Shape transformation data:
::::::::

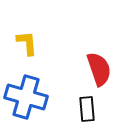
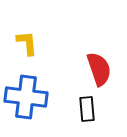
blue cross: rotated 9 degrees counterclockwise
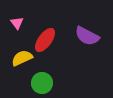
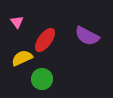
pink triangle: moved 1 px up
green circle: moved 4 px up
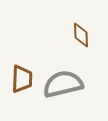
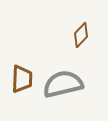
brown diamond: rotated 45 degrees clockwise
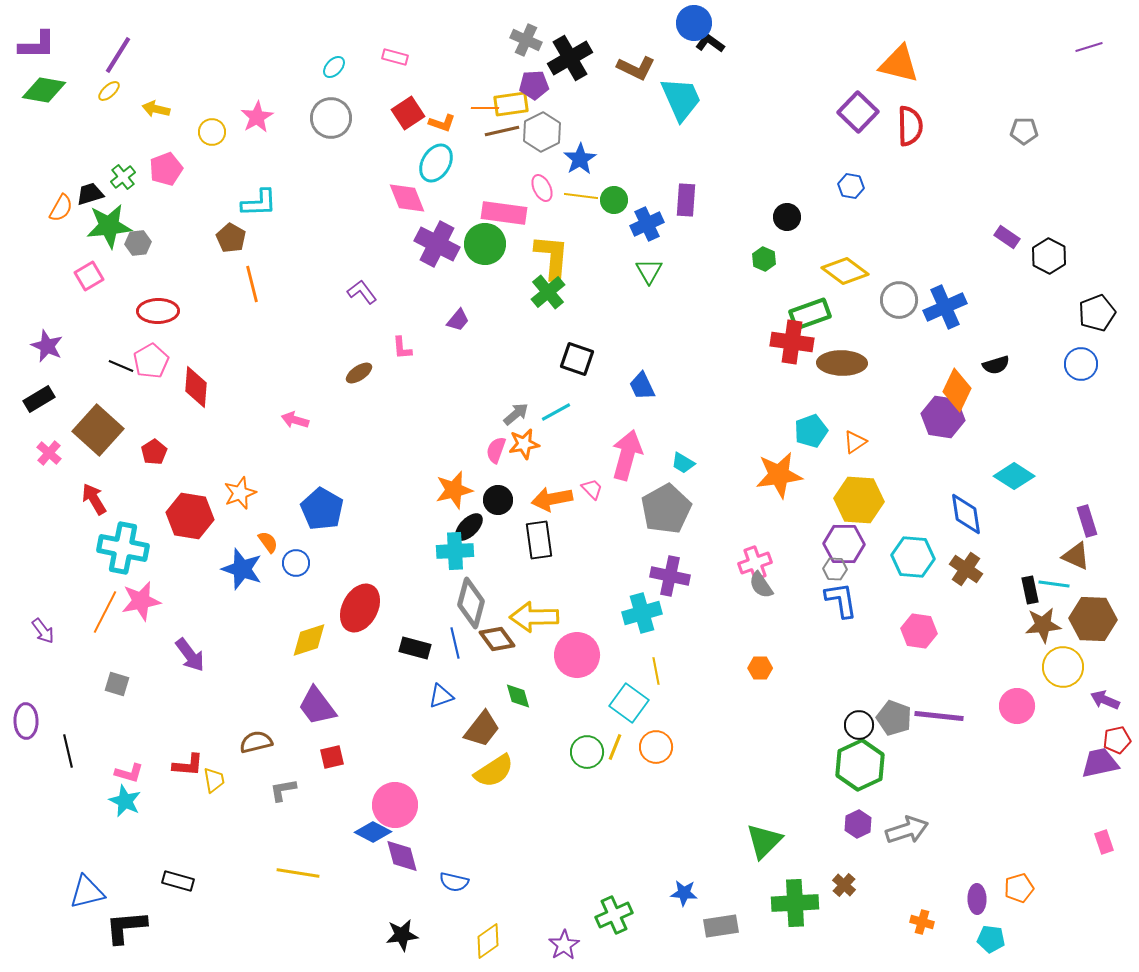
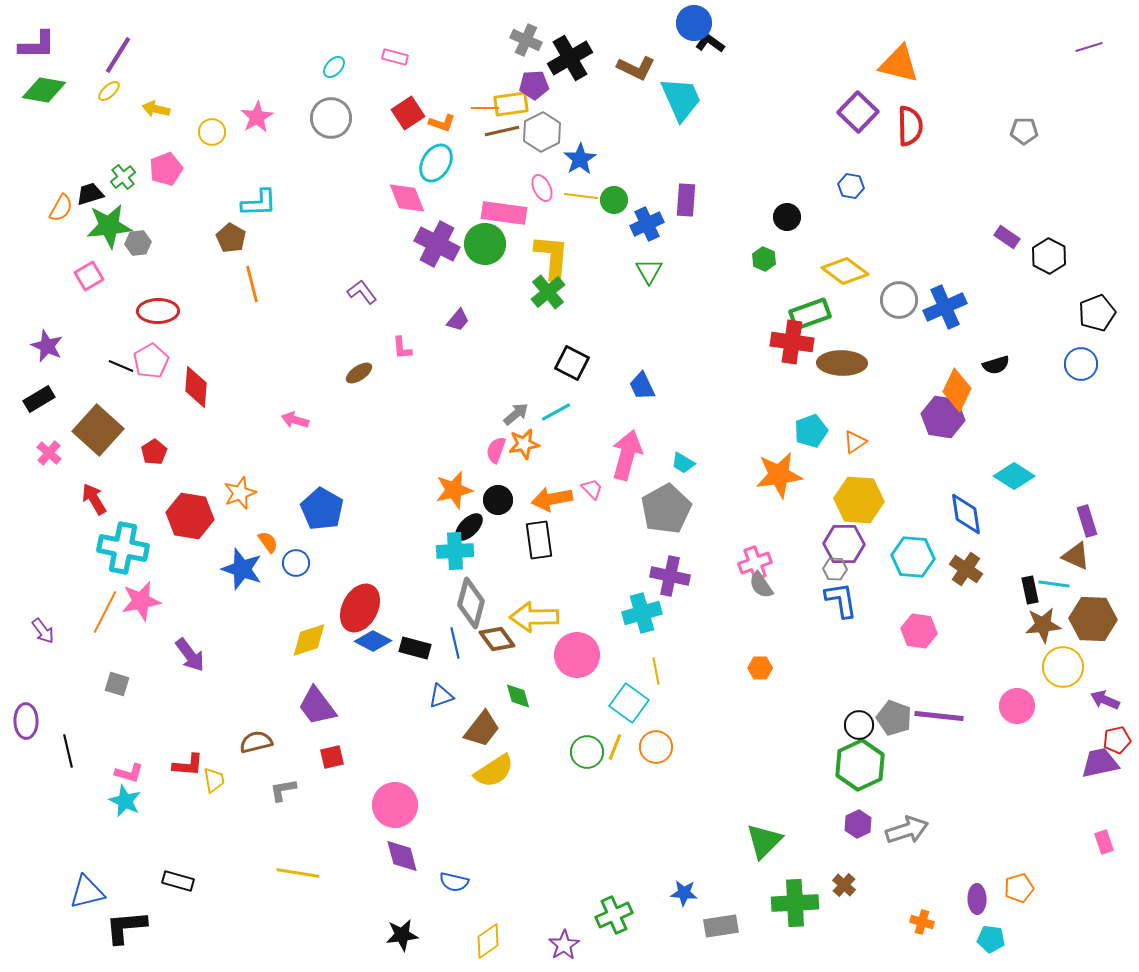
black square at (577, 359): moved 5 px left, 4 px down; rotated 8 degrees clockwise
blue diamond at (373, 832): moved 191 px up
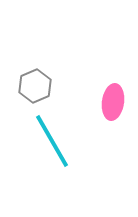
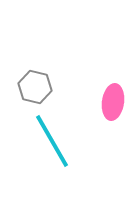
gray hexagon: moved 1 px down; rotated 24 degrees counterclockwise
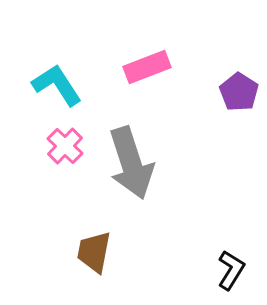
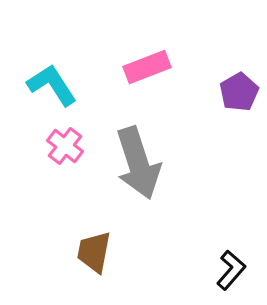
cyan L-shape: moved 5 px left
purple pentagon: rotated 9 degrees clockwise
pink cross: rotated 6 degrees counterclockwise
gray arrow: moved 7 px right
black L-shape: rotated 9 degrees clockwise
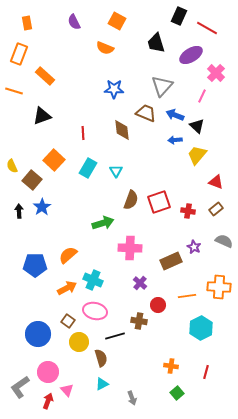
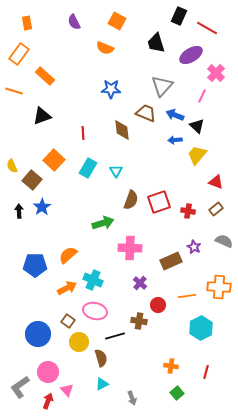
orange rectangle at (19, 54): rotated 15 degrees clockwise
blue star at (114, 89): moved 3 px left
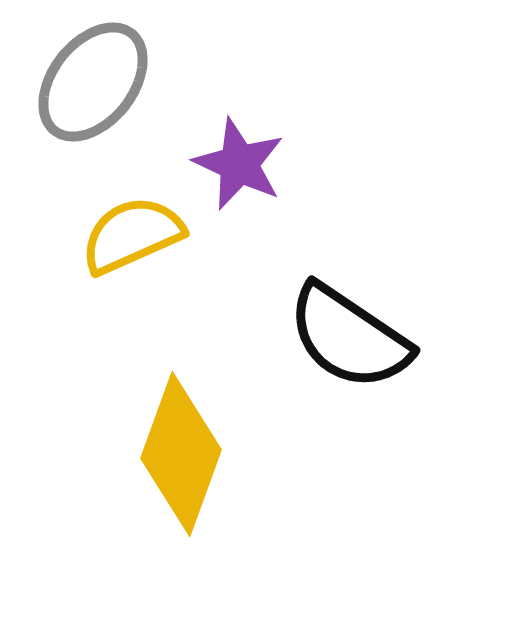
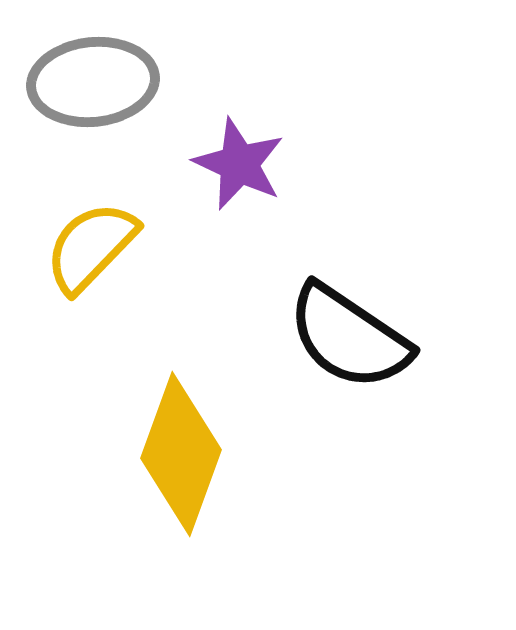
gray ellipse: rotated 46 degrees clockwise
yellow semicircle: moved 41 px left, 12 px down; rotated 22 degrees counterclockwise
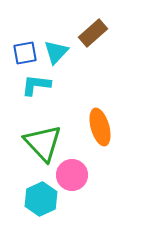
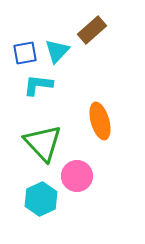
brown rectangle: moved 1 px left, 3 px up
cyan triangle: moved 1 px right, 1 px up
cyan L-shape: moved 2 px right
orange ellipse: moved 6 px up
pink circle: moved 5 px right, 1 px down
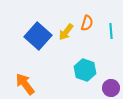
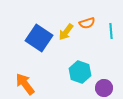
orange semicircle: rotated 56 degrees clockwise
blue square: moved 1 px right, 2 px down; rotated 8 degrees counterclockwise
cyan hexagon: moved 5 px left, 2 px down
purple circle: moved 7 px left
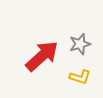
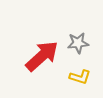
gray star: moved 2 px left, 1 px up; rotated 10 degrees clockwise
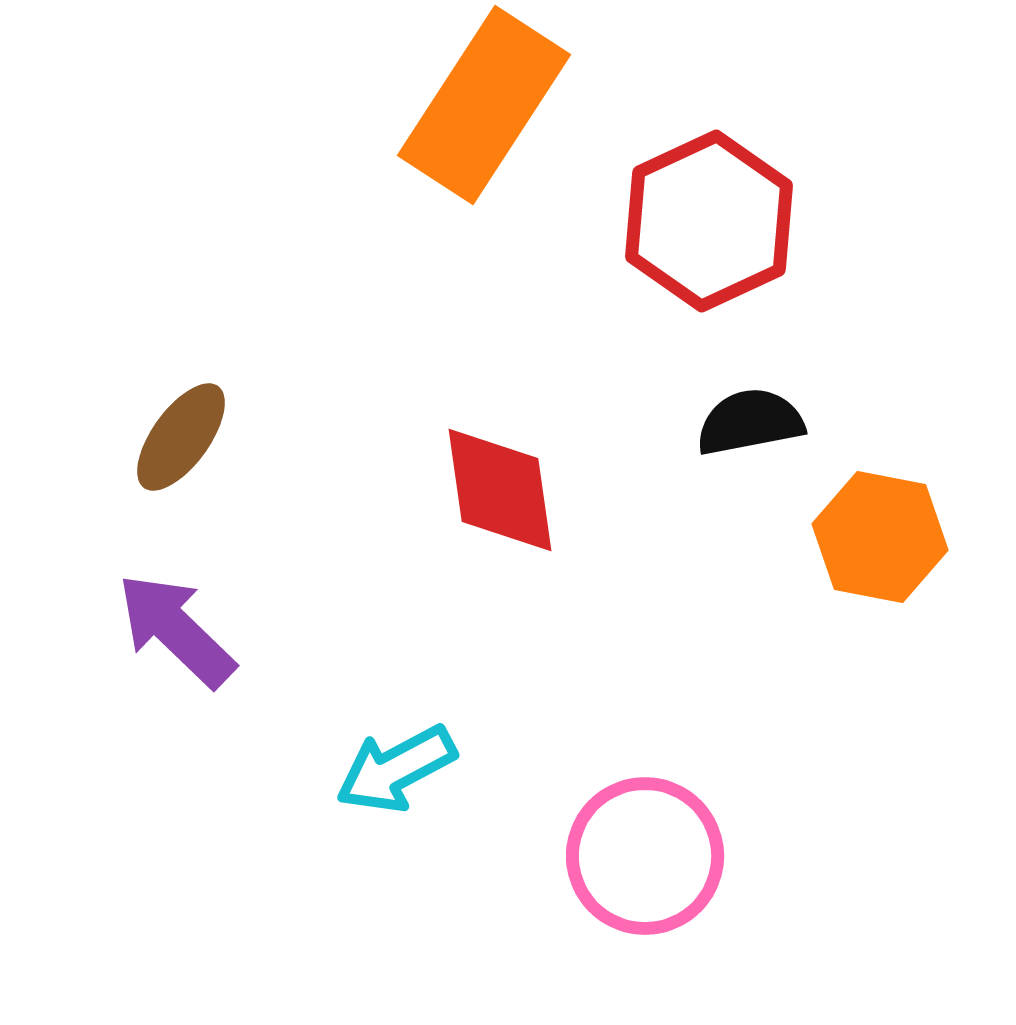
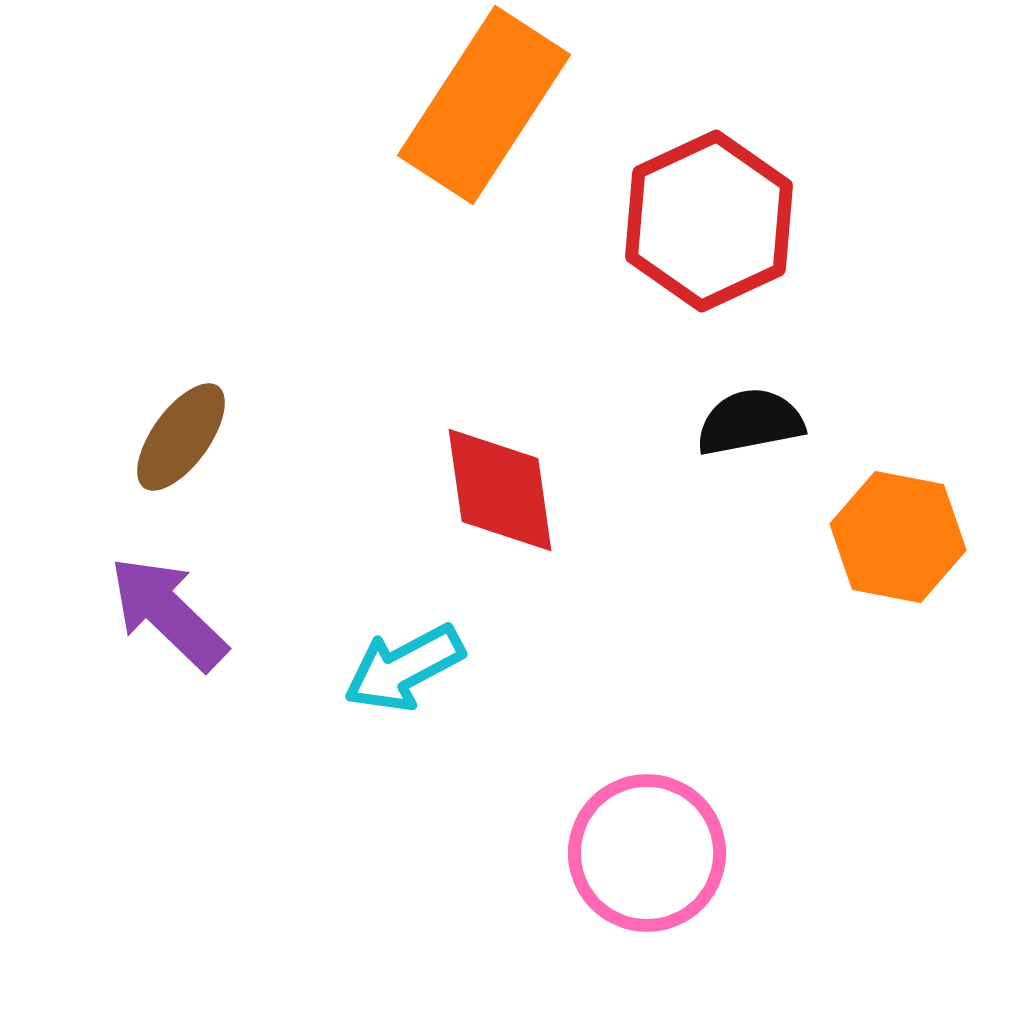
orange hexagon: moved 18 px right
purple arrow: moved 8 px left, 17 px up
cyan arrow: moved 8 px right, 101 px up
pink circle: moved 2 px right, 3 px up
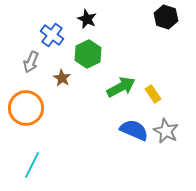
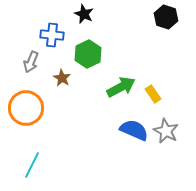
black star: moved 3 px left, 5 px up
blue cross: rotated 30 degrees counterclockwise
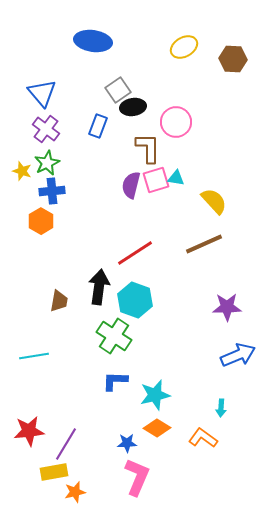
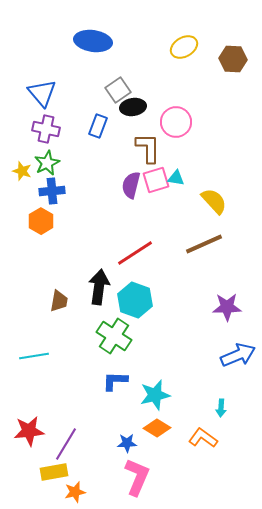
purple cross: rotated 24 degrees counterclockwise
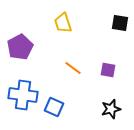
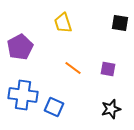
purple square: moved 1 px up
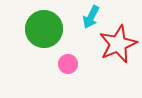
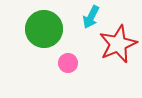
pink circle: moved 1 px up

::::::::

■ Aim of the exercise:
Output only the lines above from the line that holds "orange hexagon: moved 18 px right" through the line that holds "purple cross: rotated", both ends included, and exclude pictures.

■ Result:
orange hexagon: moved 18 px right
purple arrow: moved 8 px left, 17 px up
cyan arrow: moved 8 px right, 101 px up
pink circle: moved 2 px right, 3 px up
black star: moved 3 px left, 5 px up
blue cross: rotated 30 degrees counterclockwise
purple cross: rotated 24 degrees counterclockwise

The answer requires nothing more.